■ Goal of the exercise ■
Find every line in the material that contains the word "height", matching case exactly, and copy each of those lines.

[Start of Material to process]

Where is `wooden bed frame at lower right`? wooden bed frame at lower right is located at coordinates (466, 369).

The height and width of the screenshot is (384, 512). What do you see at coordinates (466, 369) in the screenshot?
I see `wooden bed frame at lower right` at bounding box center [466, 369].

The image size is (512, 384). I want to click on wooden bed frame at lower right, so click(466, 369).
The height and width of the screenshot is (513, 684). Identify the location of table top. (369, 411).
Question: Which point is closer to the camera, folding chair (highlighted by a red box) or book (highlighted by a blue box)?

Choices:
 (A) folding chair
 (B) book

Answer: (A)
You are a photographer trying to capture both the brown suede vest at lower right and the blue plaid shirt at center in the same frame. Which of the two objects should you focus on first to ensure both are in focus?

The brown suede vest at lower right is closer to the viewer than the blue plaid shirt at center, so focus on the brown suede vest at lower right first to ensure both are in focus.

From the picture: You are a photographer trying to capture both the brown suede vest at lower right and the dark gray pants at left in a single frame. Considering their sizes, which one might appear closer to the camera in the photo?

[End of Material to process]

■ Result of the task ■
The height and width of the screenshot is (384, 512). What do you see at coordinates (466, 369) in the screenshot?
The height and width of the screenshot is (513, 684). Identify the location of table top. (369, 411).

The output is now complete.